■ REQUIRED ACTION: Output all the data exactly. Pictures do not belong in the copy.

■ THE DATA:
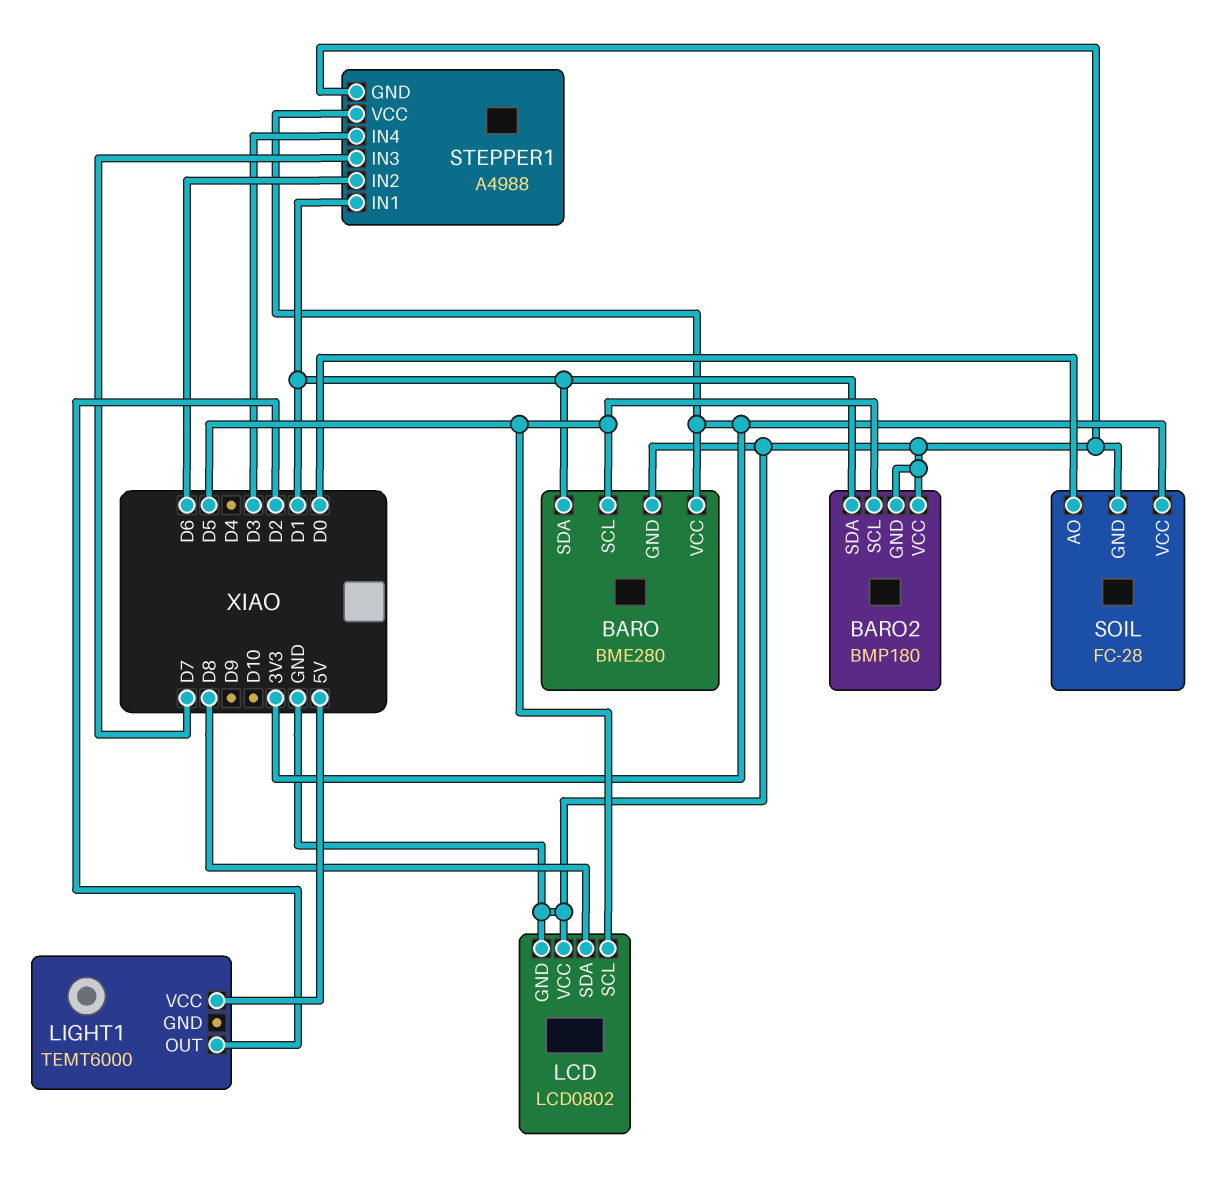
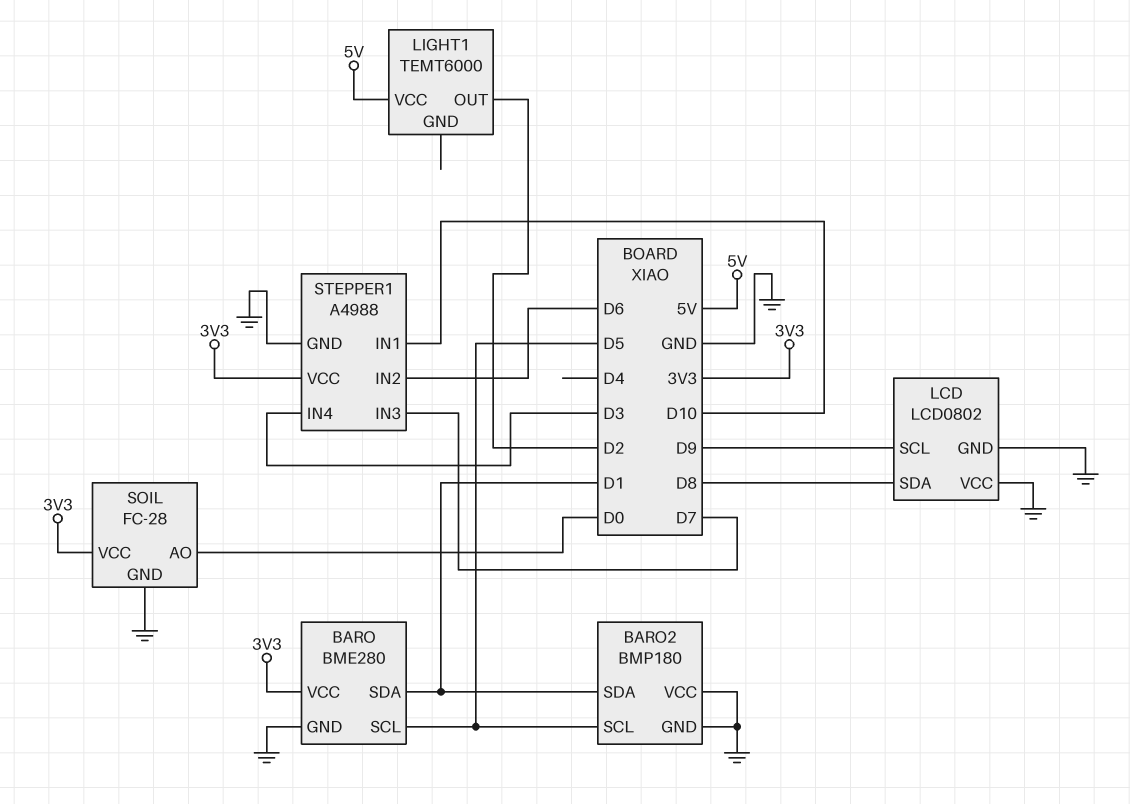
LCD pin SCL: D5 -> D9
STEPPER1 pin IN1: D1 -> D10

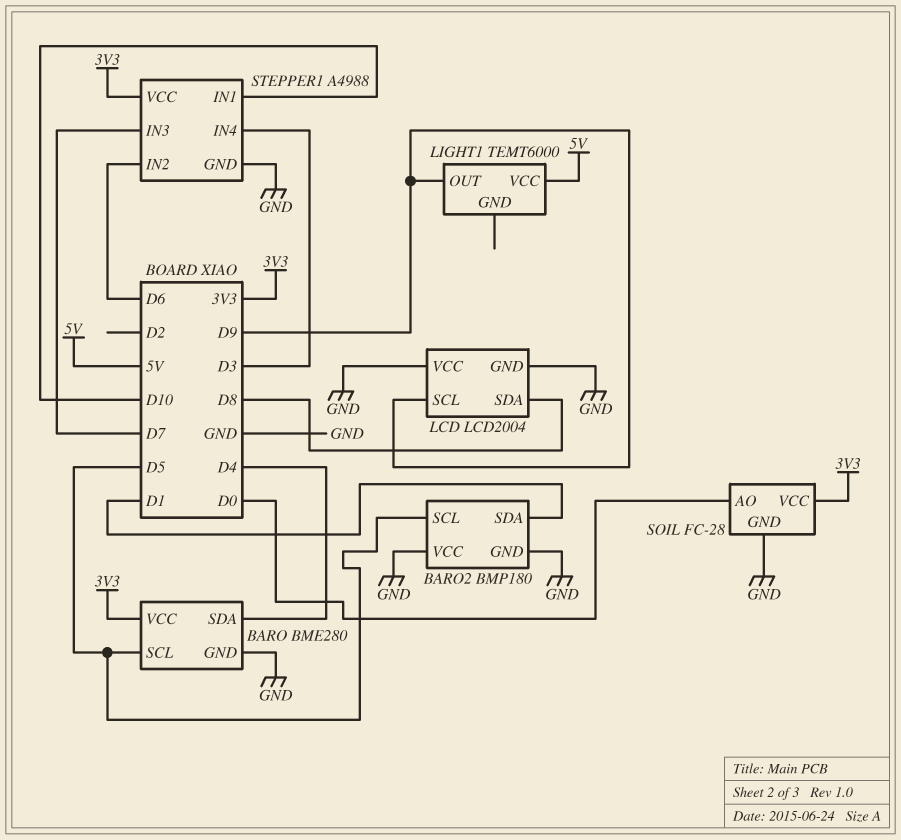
BARO pin SDA: D1 -> D4
LCD: LCD0802 -> LCD2004
LIGHT1 pin OUT: D2 -> D9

■ THE ANSWER:
LCD pin SCL: D5 -> D9
STEPPER1 pin IN1: D1 -> D10

BARO pin SDA: D1 -> D4
LCD: LCD0802 -> LCD2004
LIGHT1 pin OUT: D2 -> D9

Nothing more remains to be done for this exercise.